## Task data
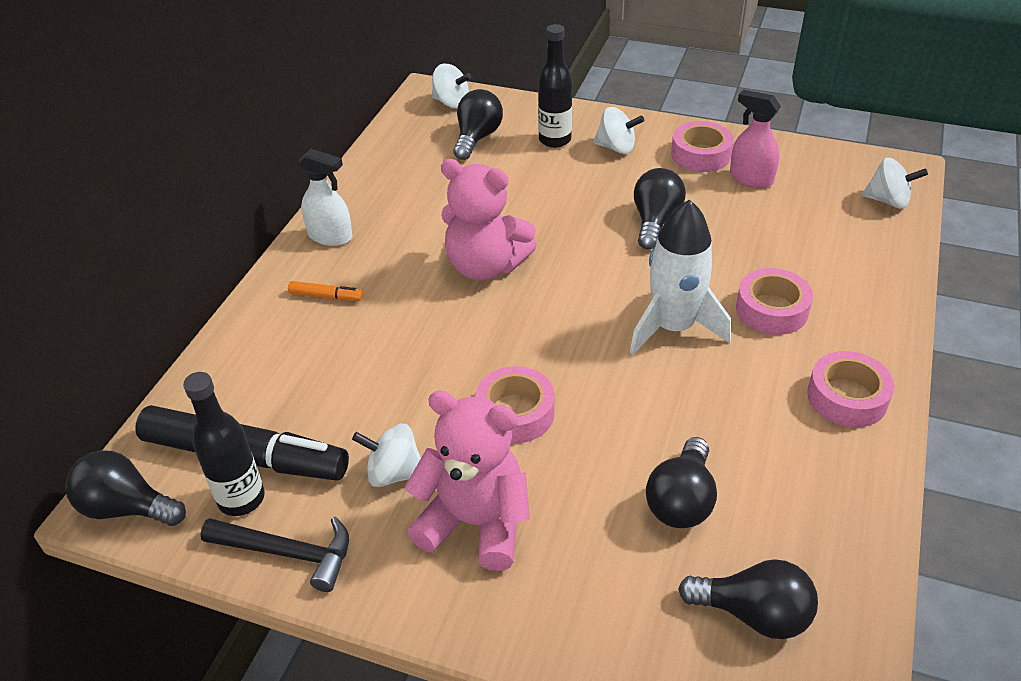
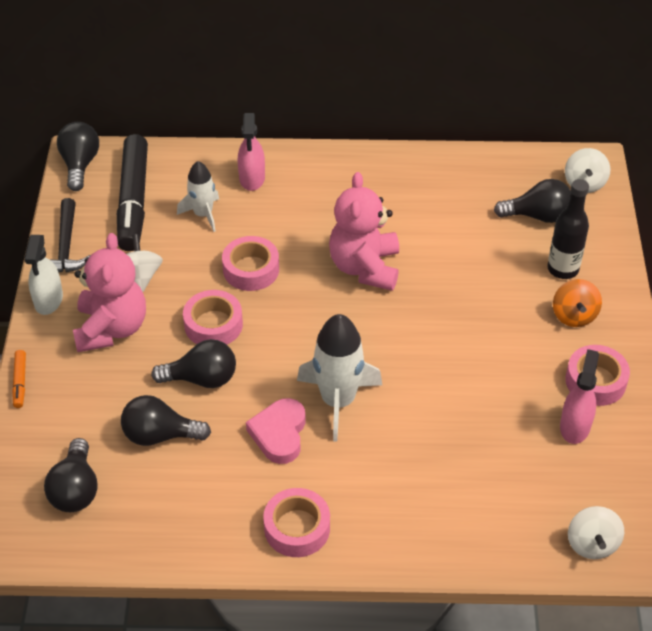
camera: 70 degrees right, 5 degrees up
(241, 499) = (100, 211): black bottle -> none
(285, 329) = (252, 178): none -> pink spray bottle
(318, 387) = (203, 214): none -> white rocket
(326, 296) = (293, 188): orange marker -> orange marker (20, 382)
(330, 236) = (361, 167): white spray bottle -> white spray bottle (48, 300)
(616, 147) = (574, 315): white spinning top -> orange spinning top
(655, 221) = (473, 365): black light bulb -> black light bulb (202, 379)
(708, 385) = (279, 434): none -> pink heart
(771, 310) = (386, 465): pink tape -> pink tape (251, 269)

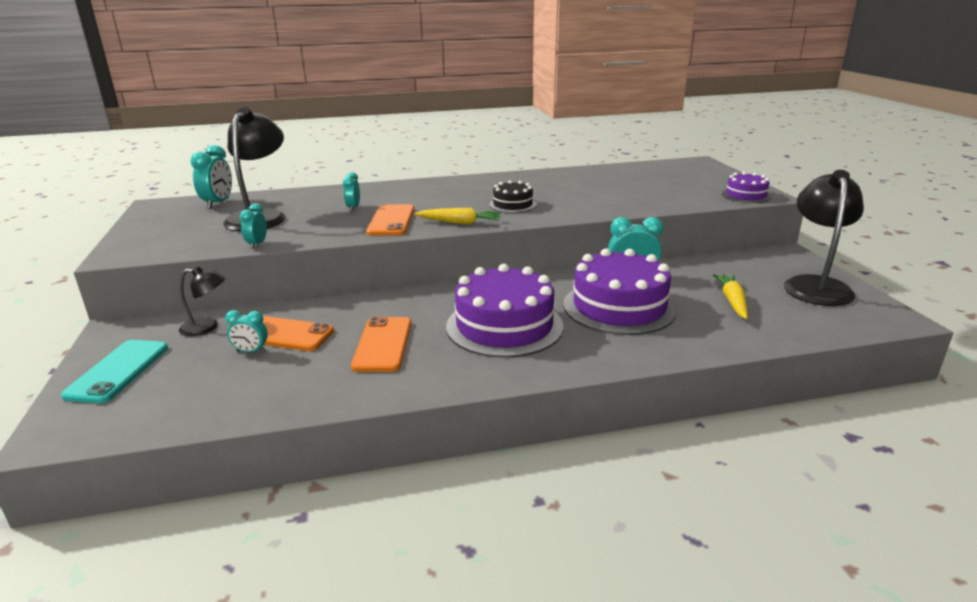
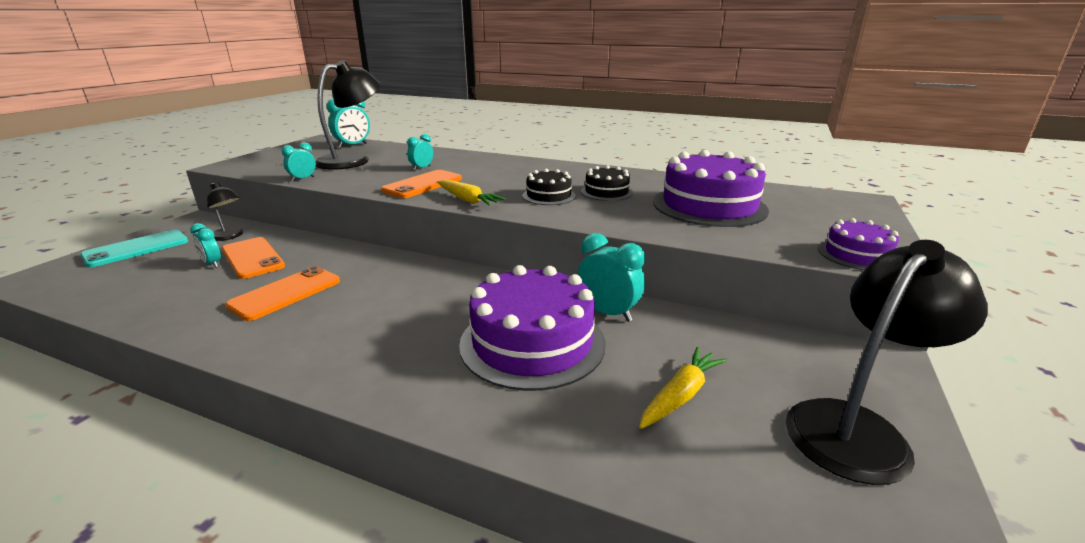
camera: 35 degrees right, 0 degrees up
(504, 326) = (395, 316): purple cake -> purple cake (709, 206)
(546, 192) = (606, 192): none -> black cake

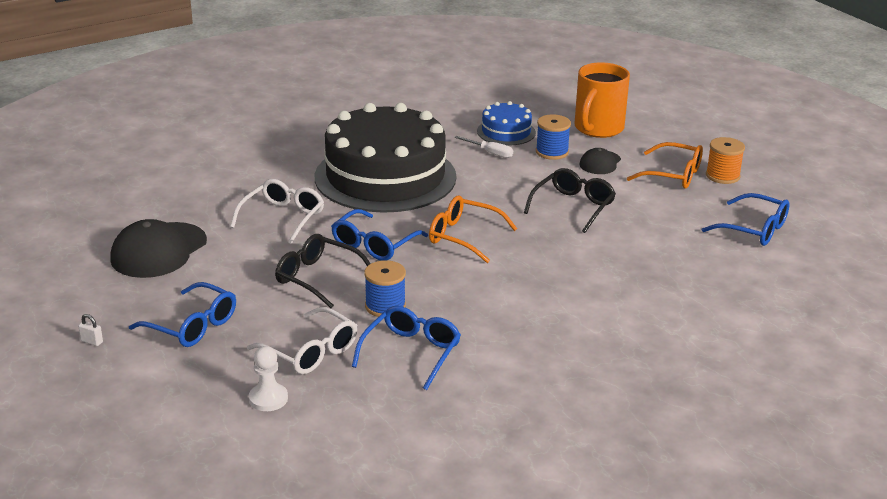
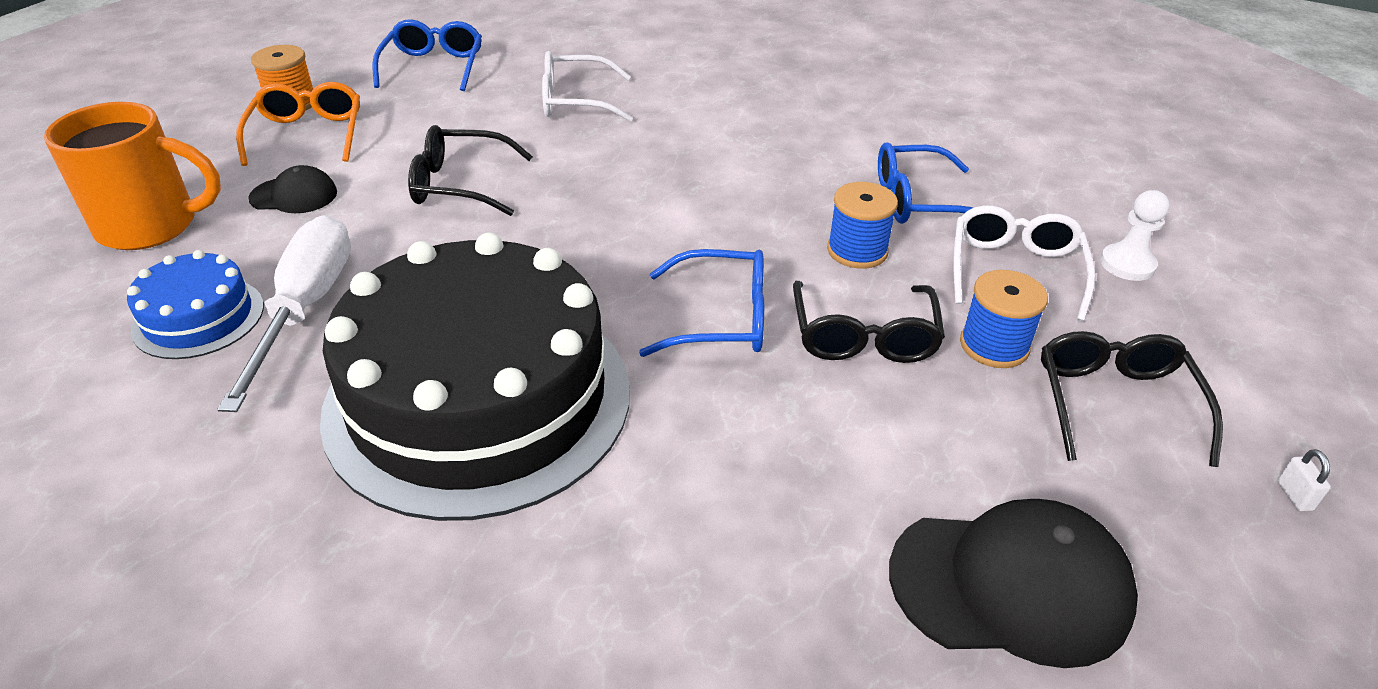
camera: 120 degrees left, 10 degrees up
(192, 326) = (1115, 403): blue glasses -> black glasses
(283, 218) = (736, 465): white glasses -> white glasses (575, 101)
(464, 237) = (622, 246): orange glasses -> none
(490, 153) = (306, 308): white screwdriver -> white screwdriver, size x2.08
(552, 152) = (272, 246): blue spool -> blue spool (994, 345)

## Task to complete
Could you print all of the entries above exactly as written, minus the pictures?

## Your response
camera: 70 degrees right, 5 degrees up
(241, 499) = (100, 211): black bottle -> none
(285, 329) = (252, 178): none -> pink spray bottle
(318, 387) = (203, 214): none -> white rocket
(326, 296) = (293, 188): orange marker -> orange marker (20, 382)
(330, 236) = (361, 167): white spray bottle -> white spray bottle (48, 300)
(616, 147) = (574, 315): white spinning top -> orange spinning top
(655, 221) = (473, 365): black light bulb -> black light bulb (202, 379)
(708, 385) = (279, 434): none -> pink heart
(771, 310) = (386, 465): pink tape -> pink tape (251, 269)

camera: 35 degrees right, 0 degrees up
(504, 326) = (395, 316): purple cake -> purple cake (709, 206)
(546, 192) = (606, 192): none -> black cake

camera: 120 degrees left, 10 degrees up
(192, 326) = (1115, 403): blue glasses -> black glasses
(283, 218) = (736, 465): white glasses -> white glasses (575, 101)
(464, 237) = (622, 246): orange glasses -> none
(490, 153) = (306, 308): white screwdriver -> white screwdriver, size x2.08
(552, 152) = (272, 246): blue spool -> blue spool (994, 345)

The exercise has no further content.